Work to complete → From the entries that follow, copy each line in which "orange" appears.

Input →

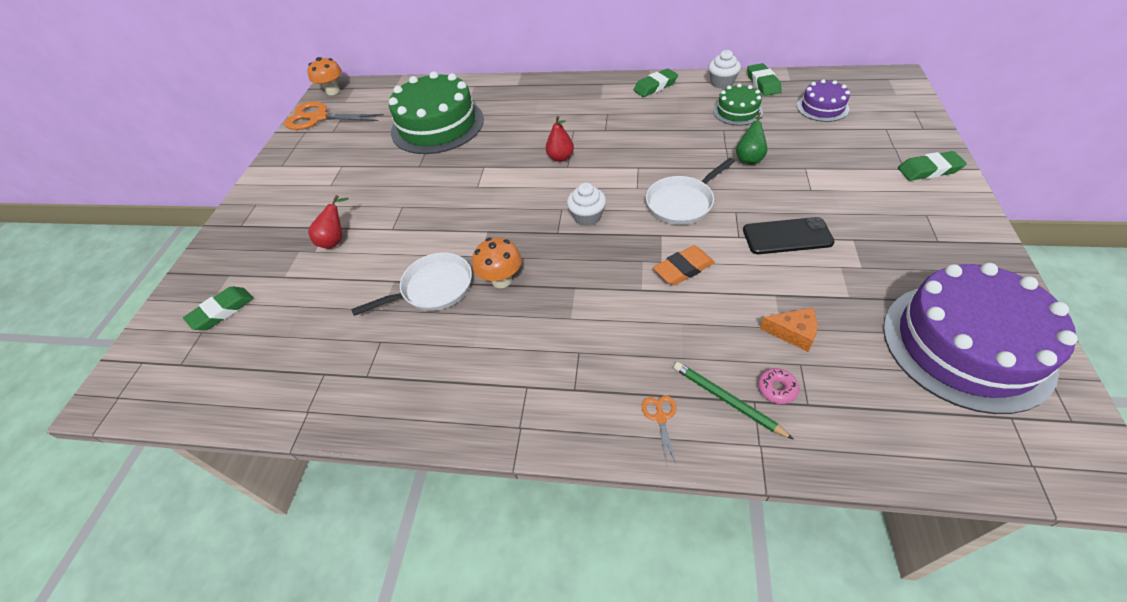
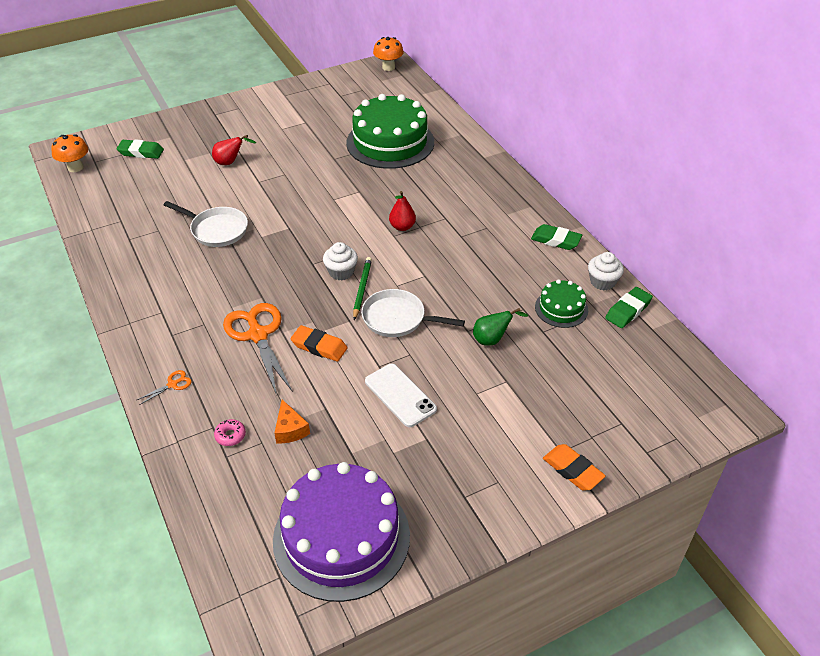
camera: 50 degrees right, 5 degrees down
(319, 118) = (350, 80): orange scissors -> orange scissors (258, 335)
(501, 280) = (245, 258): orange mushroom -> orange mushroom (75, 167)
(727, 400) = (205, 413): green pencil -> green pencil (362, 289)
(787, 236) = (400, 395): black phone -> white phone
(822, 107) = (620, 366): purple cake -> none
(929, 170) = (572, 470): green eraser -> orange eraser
...
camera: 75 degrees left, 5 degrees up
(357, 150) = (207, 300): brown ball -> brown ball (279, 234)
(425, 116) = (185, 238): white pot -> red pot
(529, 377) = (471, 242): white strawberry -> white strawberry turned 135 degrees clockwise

Answer for the task →
(319, 118) = (350, 80): orange scissors -> orange scissors (258, 335)
(501, 280) = (245, 258): orange mushroom -> orange mushroom (75, 167)
(929, 170) = (572, 470): green eraser -> orange eraser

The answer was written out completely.